Dataset excerpt
--- Begin ---

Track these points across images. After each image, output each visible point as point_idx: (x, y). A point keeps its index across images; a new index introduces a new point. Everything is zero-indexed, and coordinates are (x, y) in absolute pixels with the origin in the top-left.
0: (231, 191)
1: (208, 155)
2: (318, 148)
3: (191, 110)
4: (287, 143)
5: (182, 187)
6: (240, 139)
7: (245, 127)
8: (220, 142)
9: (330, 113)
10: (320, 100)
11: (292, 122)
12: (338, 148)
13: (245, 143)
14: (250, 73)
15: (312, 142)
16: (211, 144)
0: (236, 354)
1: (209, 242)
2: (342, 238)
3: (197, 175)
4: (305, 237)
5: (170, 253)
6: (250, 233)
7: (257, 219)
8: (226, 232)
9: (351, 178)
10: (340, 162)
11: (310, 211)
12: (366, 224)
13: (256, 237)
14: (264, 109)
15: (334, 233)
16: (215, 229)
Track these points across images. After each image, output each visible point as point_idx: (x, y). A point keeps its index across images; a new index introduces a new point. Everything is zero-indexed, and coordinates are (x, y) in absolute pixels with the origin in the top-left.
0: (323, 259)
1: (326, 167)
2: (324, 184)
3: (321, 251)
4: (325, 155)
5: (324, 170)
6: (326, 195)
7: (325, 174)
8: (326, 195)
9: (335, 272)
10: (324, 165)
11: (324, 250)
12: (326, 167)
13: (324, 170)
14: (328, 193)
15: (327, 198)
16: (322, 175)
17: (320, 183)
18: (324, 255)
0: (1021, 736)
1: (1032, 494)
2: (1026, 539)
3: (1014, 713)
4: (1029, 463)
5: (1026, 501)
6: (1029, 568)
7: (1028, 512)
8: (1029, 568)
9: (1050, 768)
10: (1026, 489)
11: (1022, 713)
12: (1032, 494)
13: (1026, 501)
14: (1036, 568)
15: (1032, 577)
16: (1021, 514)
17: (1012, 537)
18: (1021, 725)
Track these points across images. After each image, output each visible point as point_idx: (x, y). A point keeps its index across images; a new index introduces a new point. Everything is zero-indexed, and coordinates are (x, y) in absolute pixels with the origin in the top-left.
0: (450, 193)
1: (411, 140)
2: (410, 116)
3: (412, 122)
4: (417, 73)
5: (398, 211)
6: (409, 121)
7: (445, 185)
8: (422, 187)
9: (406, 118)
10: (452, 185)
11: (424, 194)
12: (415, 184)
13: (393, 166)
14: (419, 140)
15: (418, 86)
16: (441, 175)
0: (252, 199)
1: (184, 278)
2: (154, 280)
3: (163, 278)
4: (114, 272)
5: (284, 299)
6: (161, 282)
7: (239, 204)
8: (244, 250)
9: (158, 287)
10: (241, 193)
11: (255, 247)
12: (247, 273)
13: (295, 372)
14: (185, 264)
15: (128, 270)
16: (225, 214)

--- End ---

--- INSTRUCTIONS FOR THE TASK ---
Rewrite the entries from the first line through the line containing "18: (1021, 725)", changing "absolute pixels" to "image pixels" and keeping everything else the same.

--- SOLVED PROBLEM ---
Track these points across images. After each image, output each visible point as point_idx: (x, y). A point keeps its index across images; a new index introduces a new point. Everything is zero-indexed, and coordinates are (x, y) in image pixels with the origin in the top-left.
0: (231, 191)
1: (208, 155)
2: (318, 148)
3: (191, 110)
4: (287, 143)
5: (182, 187)
6: (240, 139)
7: (245, 127)
8: (220, 142)
9: (330, 113)
10: (320, 100)
11: (292, 122)
12: (338, 148)
13: (245, 143)
14: (250, 73)
15: (312, 142)
16: (211, 144)
0: (236, 354)
1: (209, 242)
2: (342, 238)
3: (197, 175)
4: (305, 237)
5: (170, 253)
6: (250, 233)
7: (257, 219)
8: (226, 232)
9: (351, 178)
10: (340, 162)
11: (310, 211)
12: (366, 224)
13: (256, 237)
14: (264, 109)
15: (334, 233)
16: (215, 229)
Track these points across images. After each image, output each visible point as point_idx: (x, y). A point keeps its index across images; a new index introduces a new point. Everything is zero-indexed, and coordinates are (x, y) in image pixels with the origin in the top-left.
0: (323, 259)
1: (326, 167)
2: (324, 184)
3: (321, 251)
4: (325, 155)
5: (324, 170)
6: (326, 195)
7: (325, 174)
8: (326, 195)
9: (335, 272)
10: (324, 165)
11: (324, 250)
12: (326, 167)
13: (324, 170)
14: (328, 193)
15: (327, 198)
16: (322, 175)
17: (320, 183)
18: (324, 255)
0: (1021, 736)
1: (1032, 494)
2: (1026, 539)
3: (1014, 713)
4: (1029, 463)
5: (1026, 501)
6: (1029, 568)
7: (1028, 512)
8: (1029, 568)
9: (1050, 768)
10: (1026, 489)
11: (1022, 713)
12: (1032, 494)
13: (1026, 501)
14: (1036, 568)
15: (1032, 577)
16: (1021, 514)
17: (1012, 537)
18: (1021, 725)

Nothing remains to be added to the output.